WHAT YOU HAVE TO DO: Output exactly the lines below, starting with the line that has "blue pencil: 1 -> 4" and going on through the line that has "yellow vase: 4 -> 0", both included, and no other lines.

TASK DATA:
····················

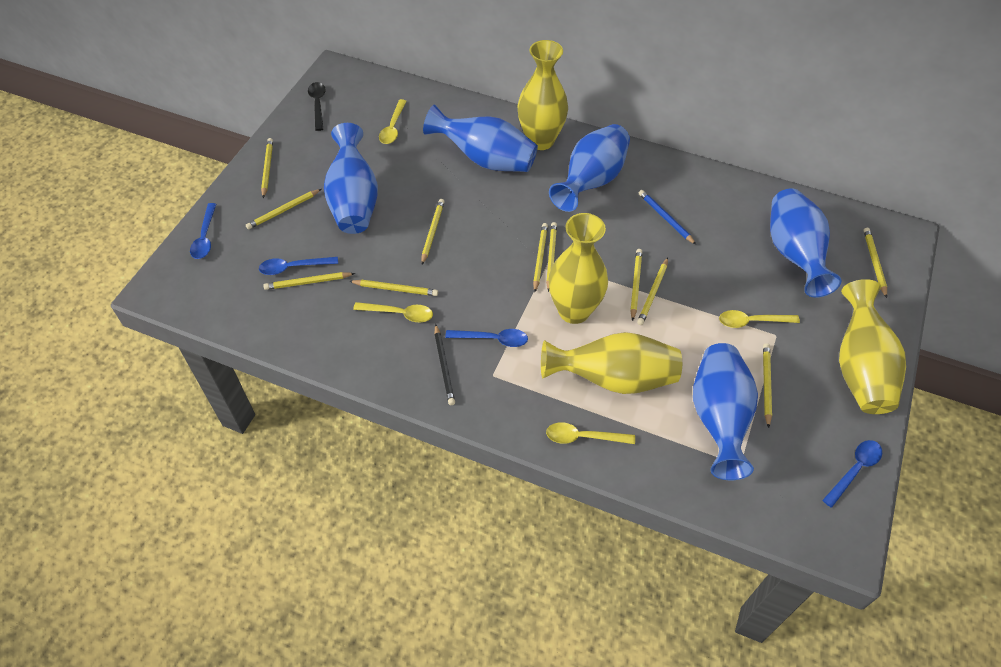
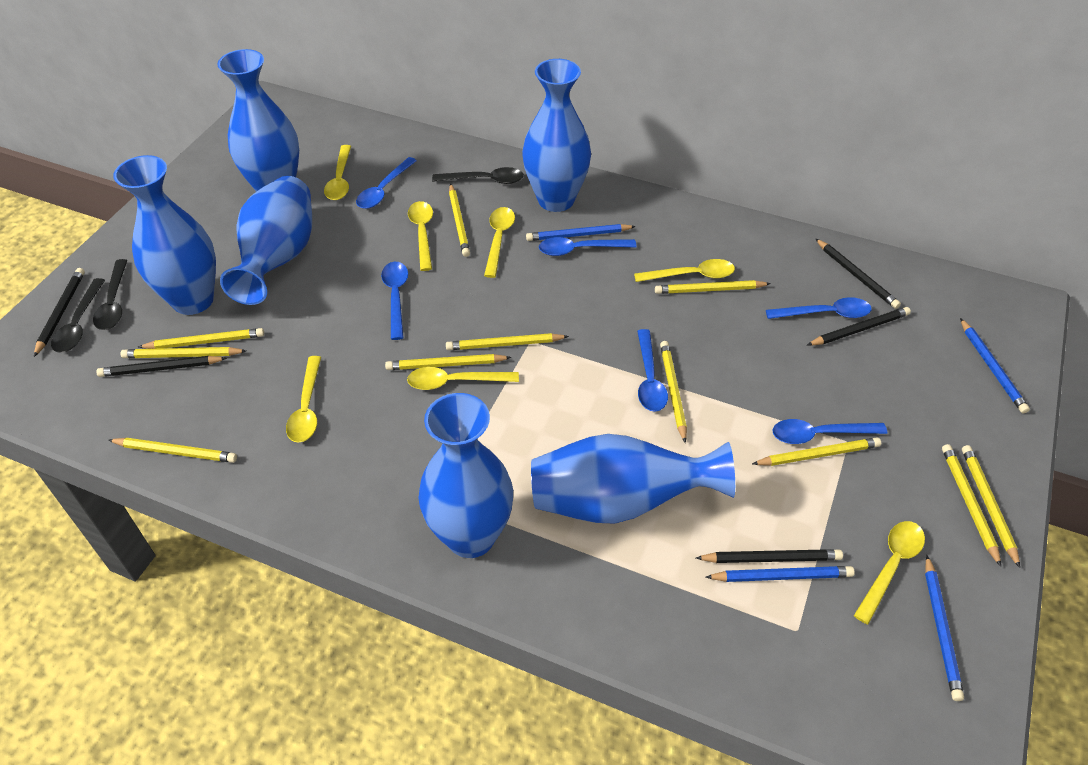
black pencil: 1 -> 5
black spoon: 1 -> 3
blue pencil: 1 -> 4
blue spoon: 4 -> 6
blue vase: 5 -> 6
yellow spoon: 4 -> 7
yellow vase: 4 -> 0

····················

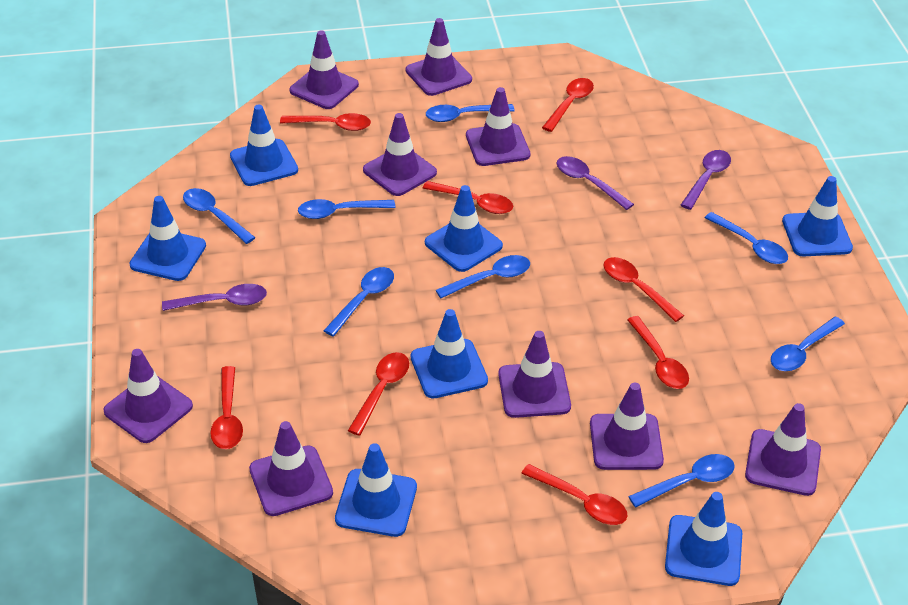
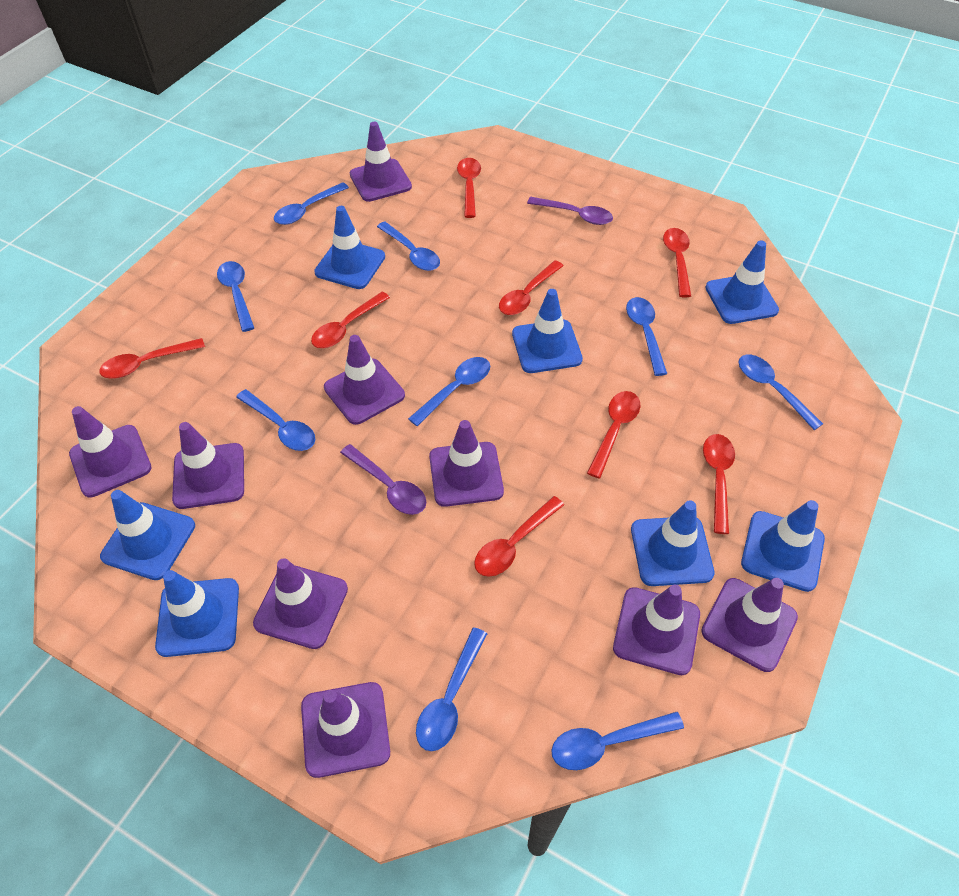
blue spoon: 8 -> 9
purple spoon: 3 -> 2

····················

ANSWER BOX:
blue pencil: 1 -> 4
blue spoon: 4 -> 6
blue vase: 5 -> 6
yellow spoon: 4 -> 7
yellow vase: 4 -> 0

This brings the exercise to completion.